Saved data entries

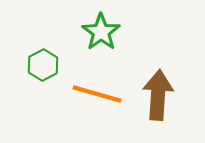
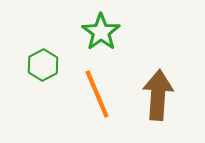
orange line: rotated 51 degrees clockwise
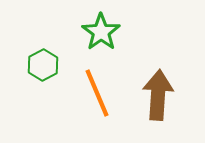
orange line: moved 1 px up
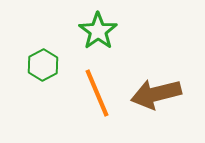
green star: moved 3 px left, 1 px up
brown arrow: moved 2 px left, 1 px up; rotated 108 degrees counterclockwise
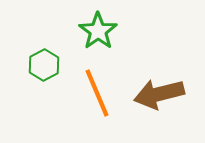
green hexagon: moved 1 px right
brown arrow: moved 3 px right
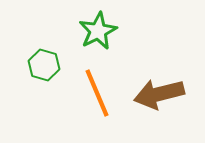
green star: rotated 9 degrees clockwise
green hexagon: rotated 16 degrees counterclockwise
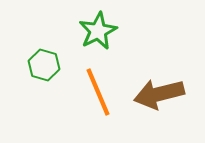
orange line: moved 1 px right, 1 px up
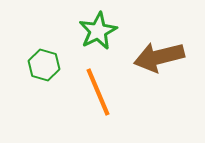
brown arrow: moved 37 px up
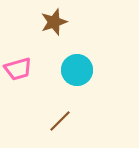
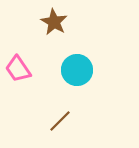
brown star: rotated 24 degrees counterclockwise
pink trapezoid: rotated 72 degrees clockwise
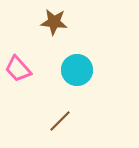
brown star: rotated 24 degrees counterclockwise
pink trapezoid: rotated 8 degrees counterclockwise
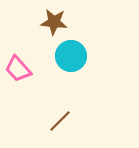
cyan circle: moved 6 px left, 14 px up
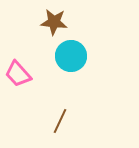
pink trapezoid: moved 5 px down
brown line: rotated 20 degrees counterclockwise
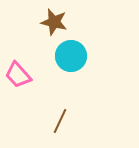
brown star: rotated 8 degrees clockwise
pink trapezoid: moved 1 px down
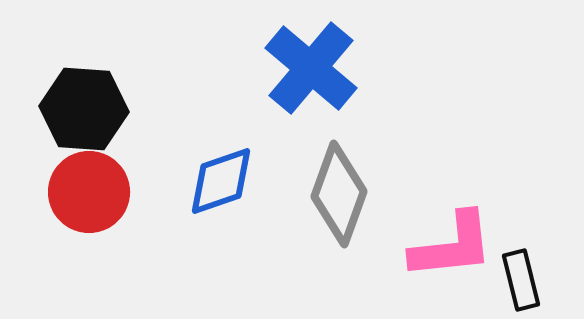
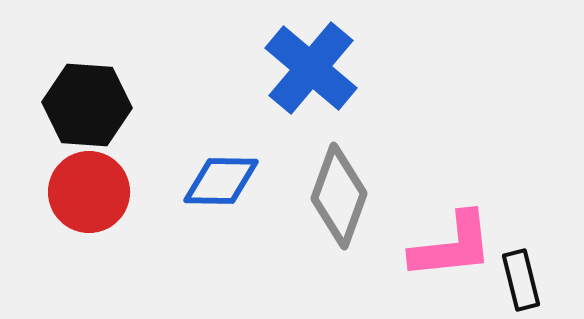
black hexagon: moved 3 px right, 4 px up
blue diamond: rotated 20 degrees clockwise
gray diamond: moved 2 px down
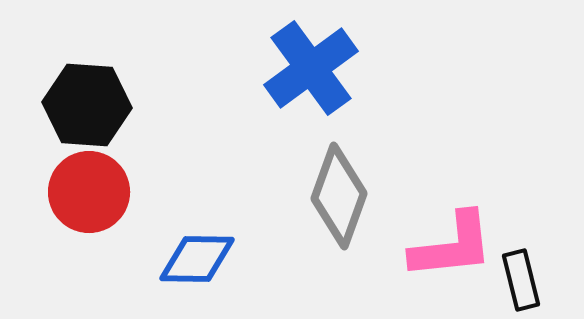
blue cross: rotated 14 degrees clockwise
blue diamond: moved 24 px left, 78 px down
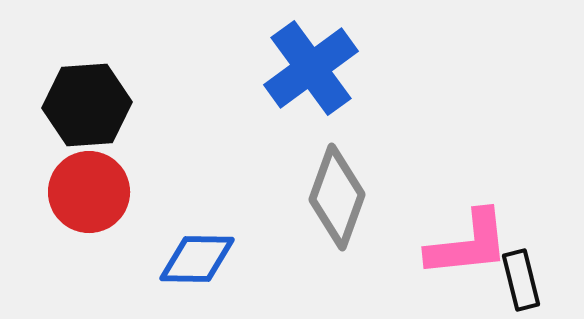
black hexagon: rotated 8 degrees counterclockwise
gray diamond: moved 2 px left, 1 px down
pink L-shape: moved 16 px right, 2 px up
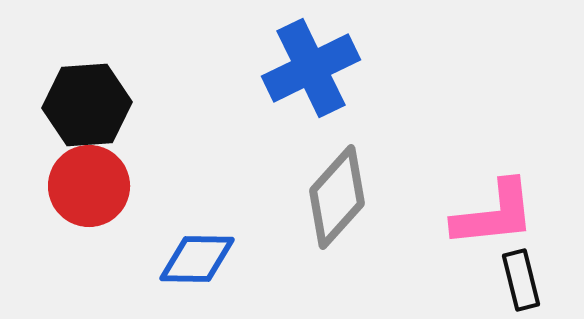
blue cross: rotated 10 degrees clockwise
red circle: moved 6 px up
gray diamond: rotated 22 degrees clockwise
pink L-shape: moved 26 px right, 30 px up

## [What you should do]
Copy everything from the line containing "orange line: moved 1 px up" down through the final line of the records above, leaving the pictures out.

## [Correct response]
orange line: moved 1 px up
green star: moved 3 px left, 1 px up
brown arrow: moved 2 px left, 1 px up; rotated 108 degrees counterclockwise
green hexagon: moved 1 px right
brown arrow: moved 3 px right
green star: rotated 9 degrees clockwise
green hexagon: rotated 16 degrees counterclockwise
orange line: moved 1 px right, 1 px up
brown arrow: moved 37 px up
brown star: rotated 24 degrees counterclockwise
pink trapezoid: rotated 72 degrees clockwise
brown star: rotated 24 degrees counterclockwise
pink trapezoid: rotated 8 degrees counterclockwise
cyan circle: moved 6 px left, 14 px up
pink trapezoid: moved 5 px down
brown line: rotated 20 degrees counterclockwise
brown star: rotated 8 degrees clockwise
pink trapezoid: moved 1 px down
black hexagon: moved 3 px right, 4 px up
blue diamond: rotated 20 degrees clockwise
gray diamond: moved 2 px down
blue cross: rotated 14 degrees clockwise
blue diamond: moved 24 px left, 78 px down
black hexagon: rotated 8 degrees counterclockwise
gray diamond: moved 2 px left, 1 px down
pink L-shape: moved 16 px right, 2 px up
blue cross: rotated 10 degrees clockwise
red circle: moved 6 px up
gray diamond: rotated 22 degrees clockwise
pink L-shape: moved 26 px right, 30 px up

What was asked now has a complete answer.